> Your assignment
Leave out all pictures. Return exactly the lines from the top of the material through the line containing "R10: none -> 62 (DRV, IC1/PB3)".

-------

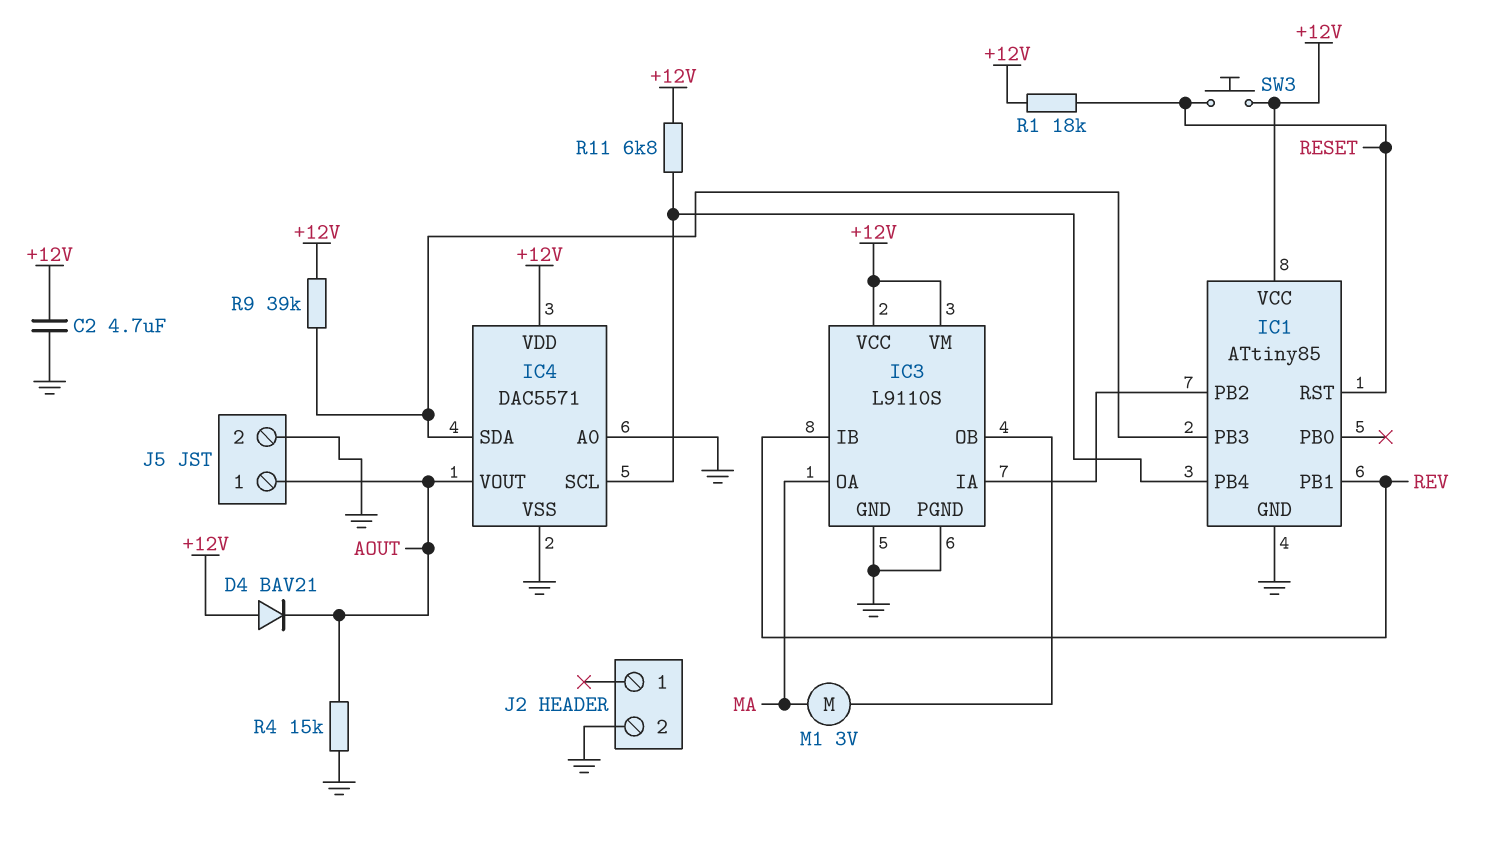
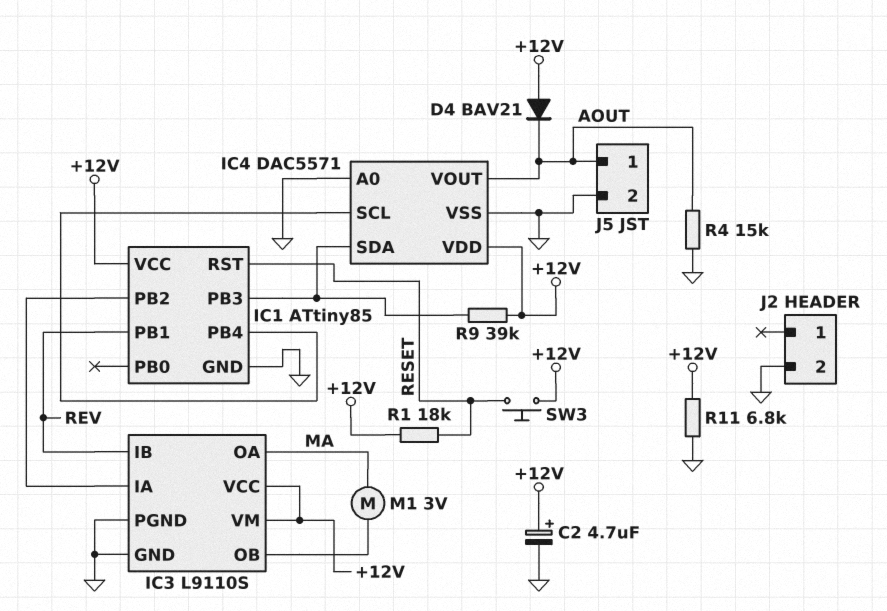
C2: 4.7uF (+12V, GND) -> 4.7uF (plus +12V, minus GND)
R11: 6.8k (+12V, IC1/PB4) -> 6.8k (+12V, GND)

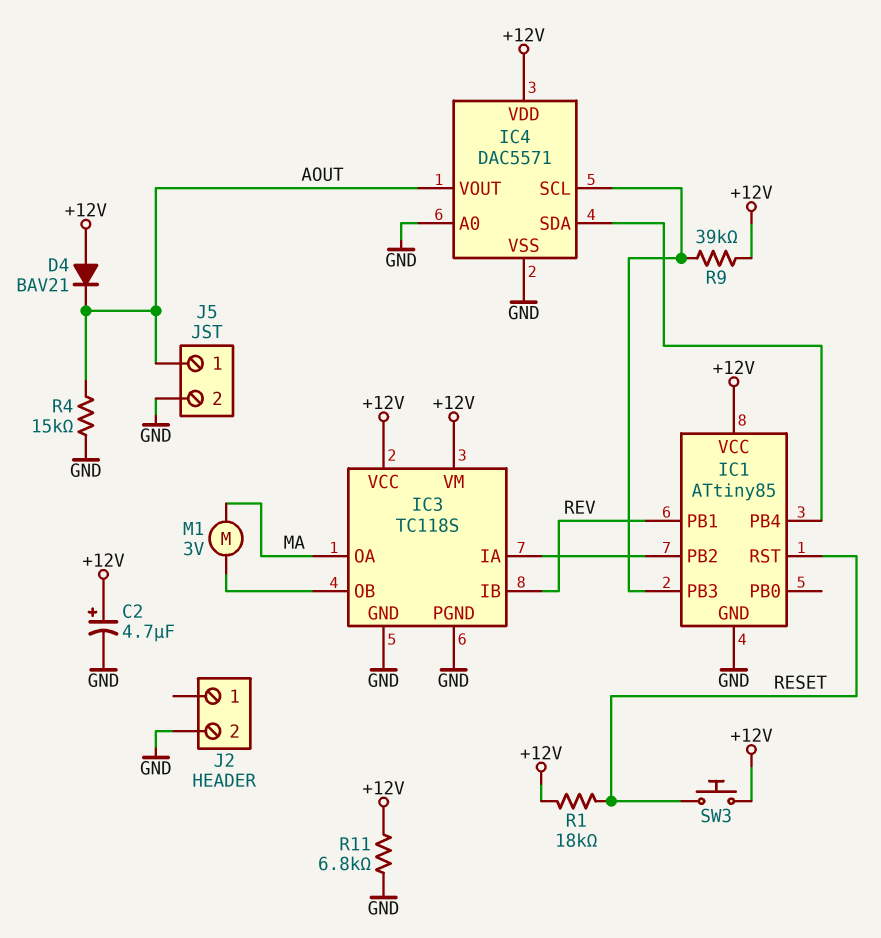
IC3: L9110S -> TC118S
IC4 pin SCL: IC1/PB4 -> IC1/PB3
IC4 pin SDA: IC1/PB3 -> IC1/PB4

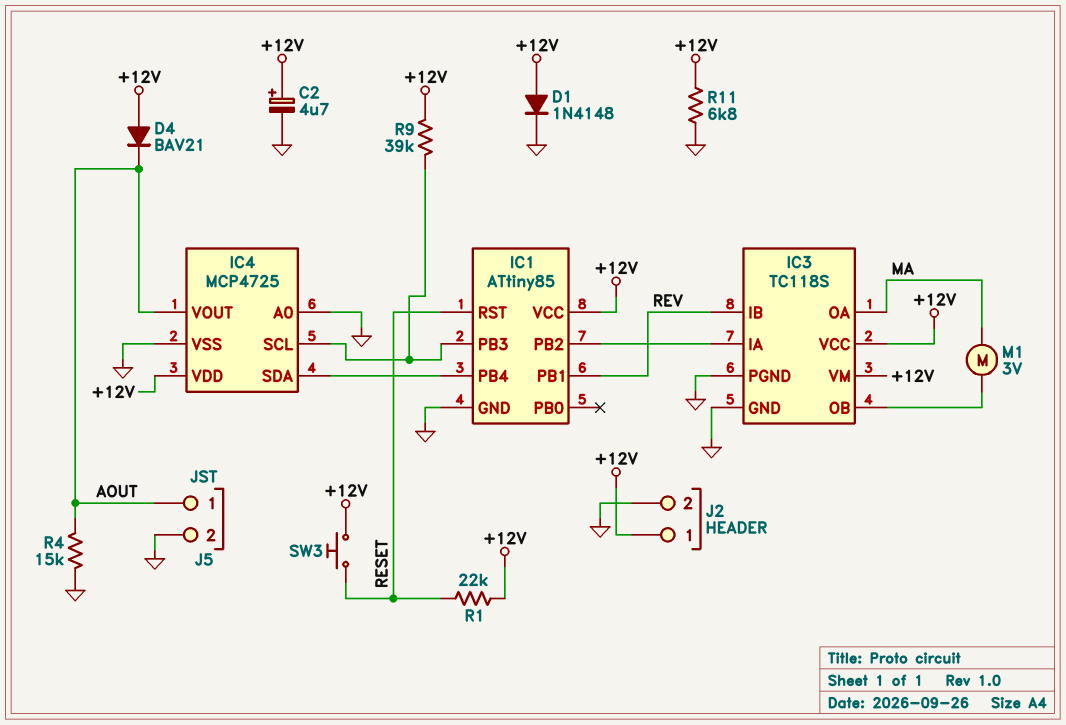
D1: none -> diode 1N4148 (A +12V, K GND)
IC4: DAC5571 -> MCP4725
J2 pin 1: none -> +12V
R1: 18k (+12V, RESET) -> 22k (+12V, RESET)

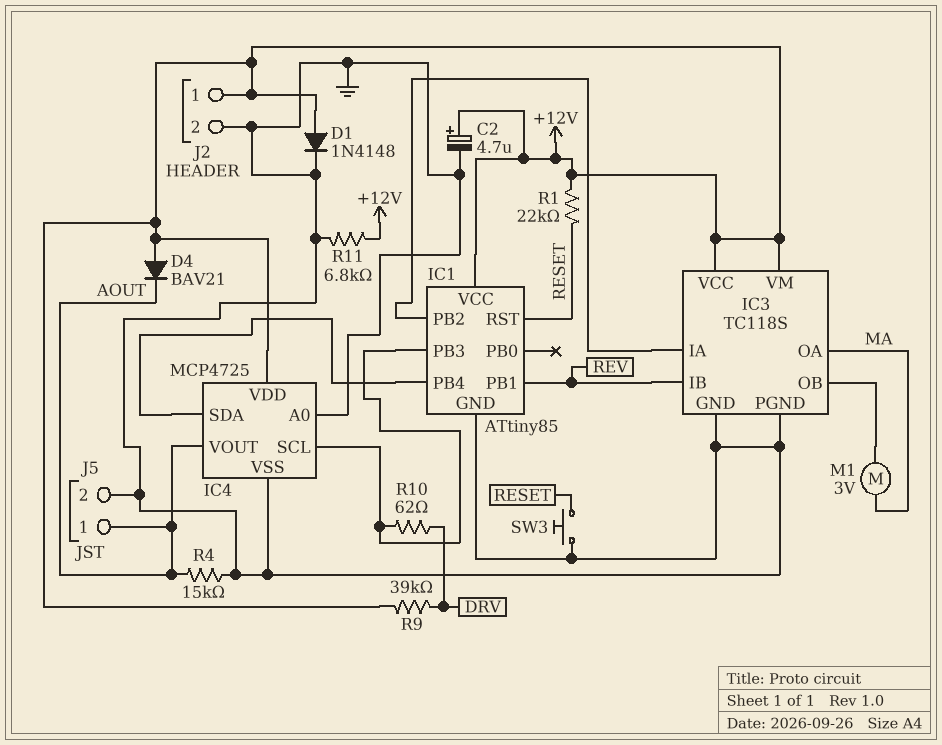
R9: 39k (+12V, IC1/PB3) -> 39k (+12V, DRV)
R10: none -> 62 (DRV, IC1/PB3)
SW3: button (+12V, RESET) -> button (GND, RESET)

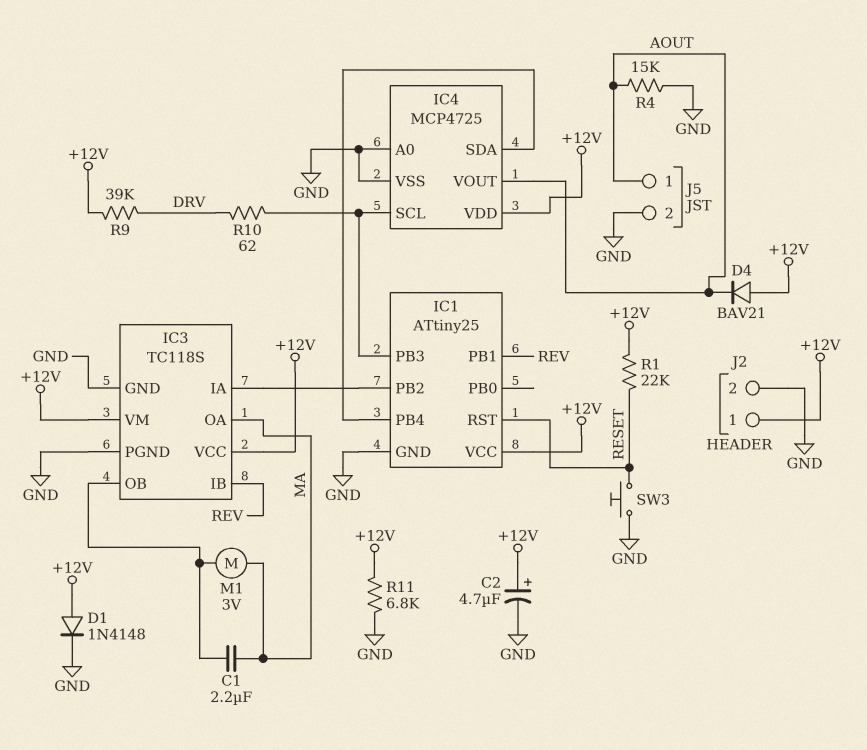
C1: none -> 2.2uF (IC3/OB, MA)
IC1: ATtiny85 -> ATtiny25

-------

> Result below
C2: 4.7uF (+12V, GND) -> 4.7uF (plus +12V, minus GND)
R11: 6.8k (+12V, IC1/PB4) -> 6.8k (+12V, GND)

IC3: L9110S -> TC118S
IC4 pin SCL: IC1/PB4 -> IC1/PB3
IC4 pin SDA: IC1/PB3 -> IC1/PB4

D1: none -> diode 1N4148 (A +12V, K GND)
IC4: DAC5571 -> MCP4725
J2 pin 1: none -> +12V
R1: 18k (+12V, RESET) -> 22k (+12V, RESET)

R9: 39k (+12V, IC1/PB3) -> 39k (+12V, DRV)
R10: none -> 62 (DRV, IC1/PB3)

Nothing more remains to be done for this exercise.